**WORK REQUIRED**. Transcribe the entries below exactly, starting with the line that has "U2 pin GP2: n5 -> none" and stopping after the line that has "U3: ADC0832 -> LTC1298"; no pictures belong in the copy.

**INPUT DATA**.
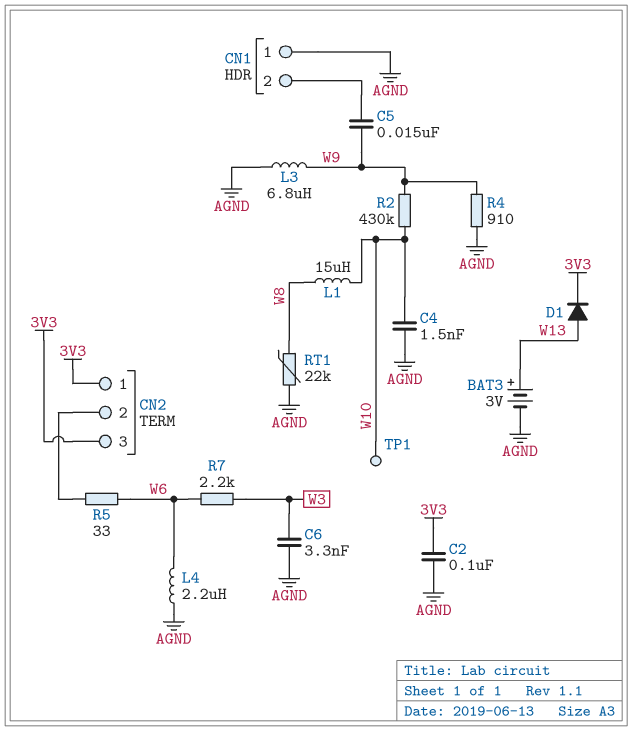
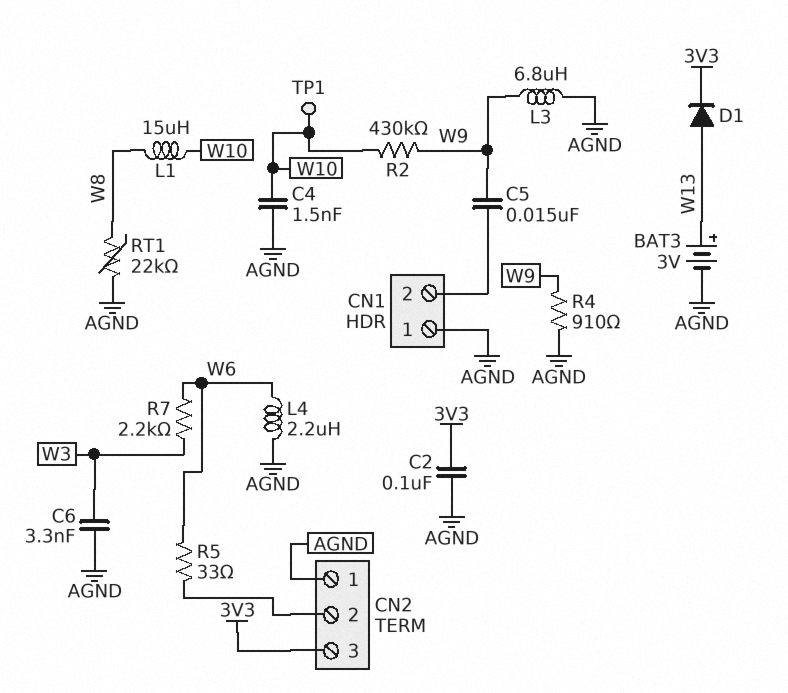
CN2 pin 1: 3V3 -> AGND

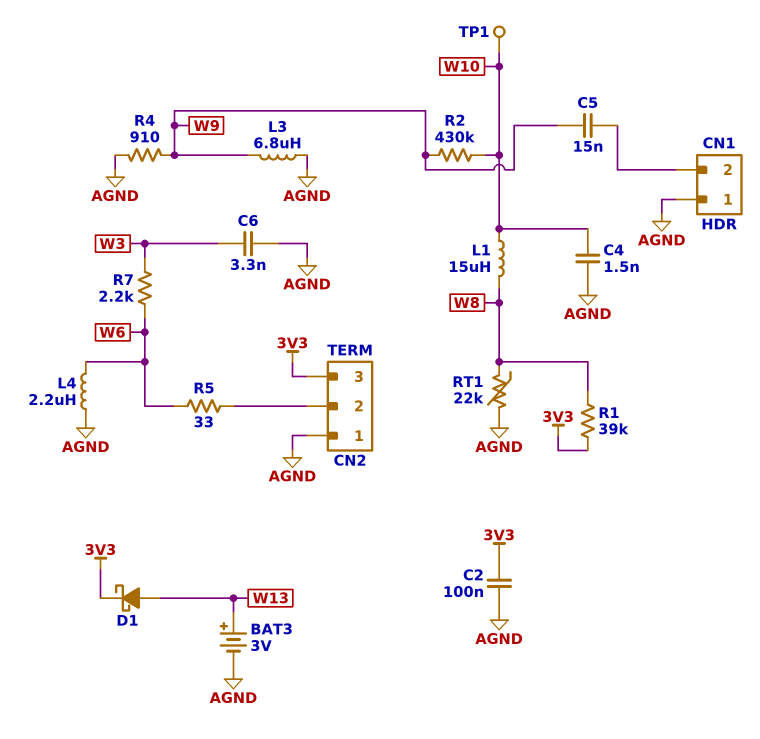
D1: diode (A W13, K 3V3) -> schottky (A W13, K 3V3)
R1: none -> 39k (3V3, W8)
* * *
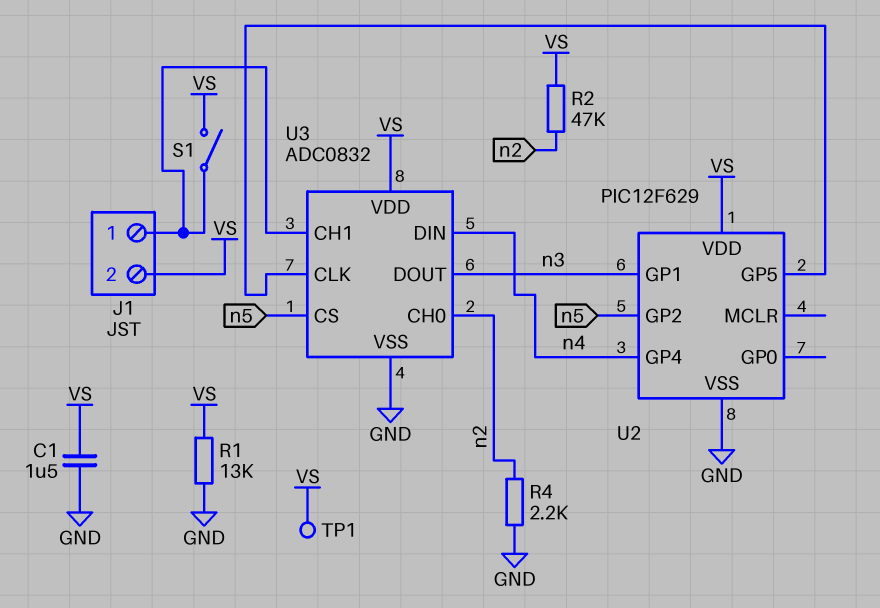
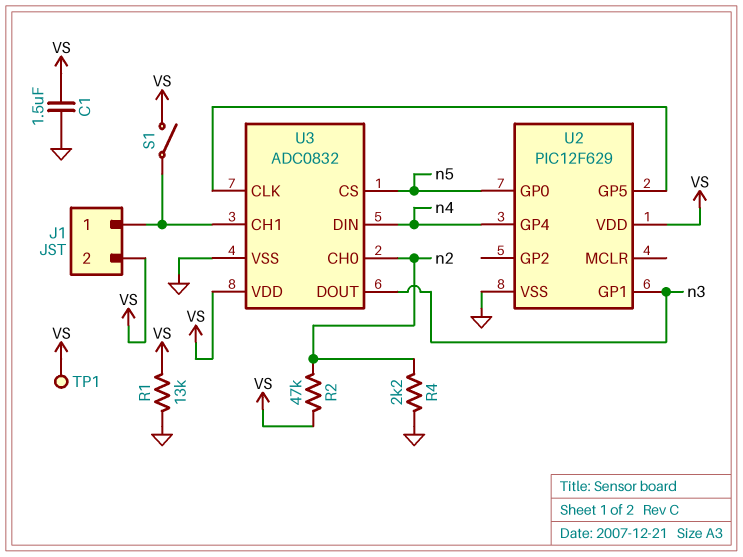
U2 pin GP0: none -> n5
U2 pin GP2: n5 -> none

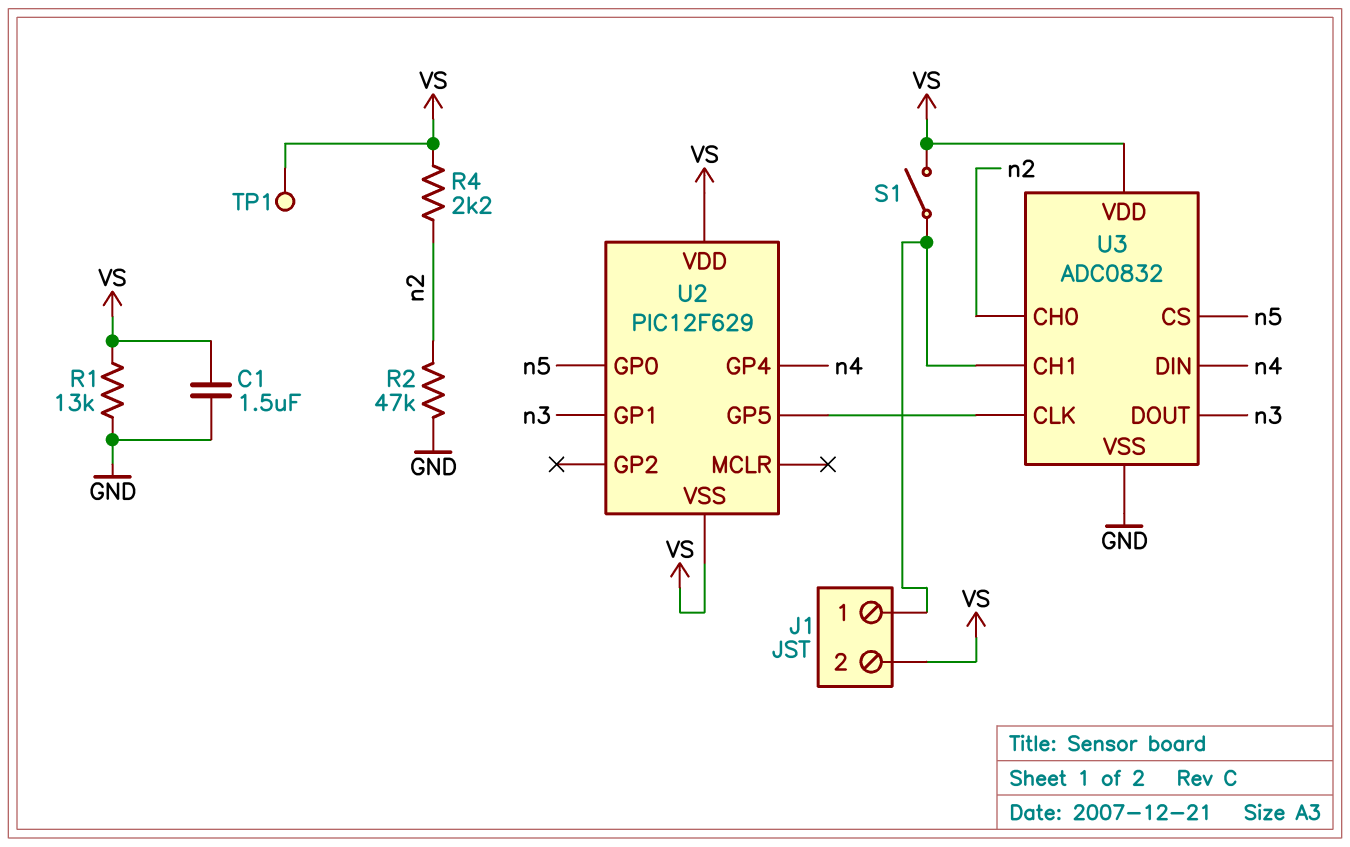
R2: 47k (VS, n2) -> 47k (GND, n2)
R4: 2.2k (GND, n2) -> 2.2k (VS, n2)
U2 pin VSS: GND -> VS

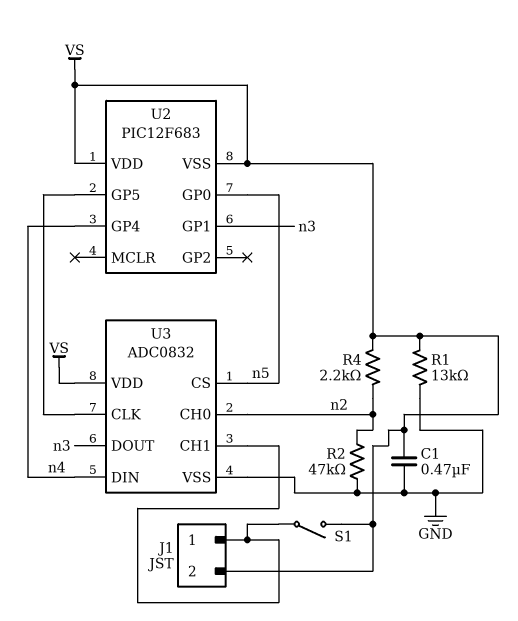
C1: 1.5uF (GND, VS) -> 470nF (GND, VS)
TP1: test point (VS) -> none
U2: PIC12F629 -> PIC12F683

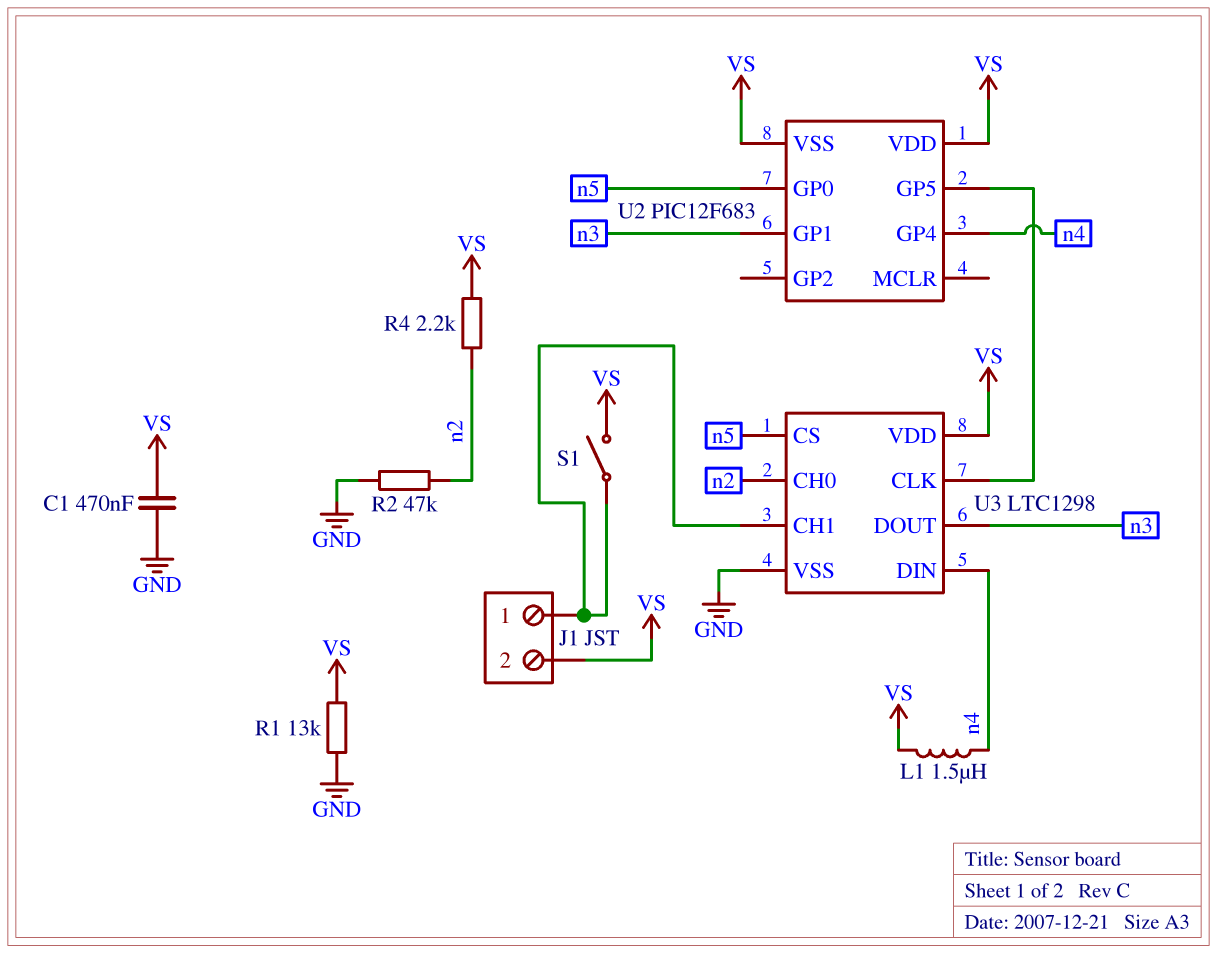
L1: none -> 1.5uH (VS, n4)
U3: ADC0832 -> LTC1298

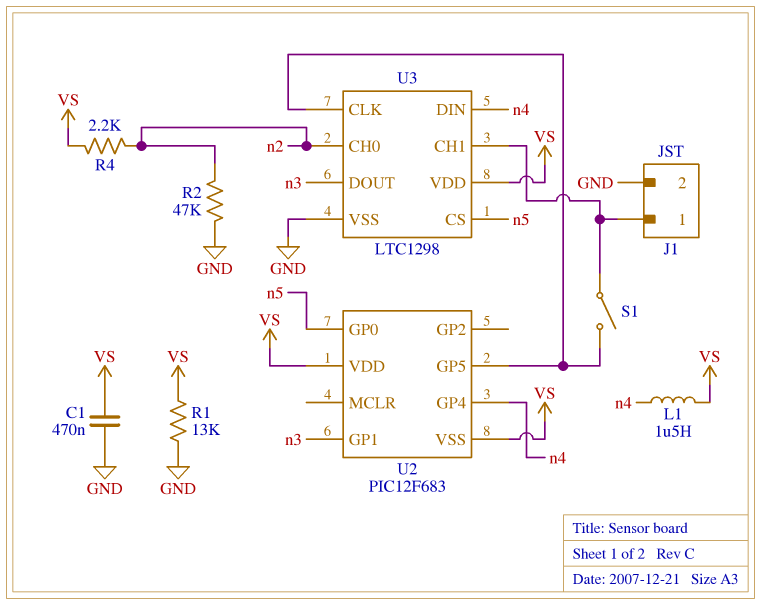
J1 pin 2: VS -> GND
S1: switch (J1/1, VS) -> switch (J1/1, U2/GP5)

**SOLUTION**.
U2 pin GP2: n5 -> none

R2: 47k (VS, n2) -> 47k (GND, n2)
R4: 2.2k (GND, n2) -> 2.2k (VS, n2)
U2 pin VSS: GND -> VS

C1: 1.5uF (GND, VS) -> 470nF (GND, VS)
TP1: test point (VS) -> none
U2: PIC12F629 -> PIC12F683

L1: none -> 1.5uH (VS, n4)
U3: ADC0832 -> LTC1298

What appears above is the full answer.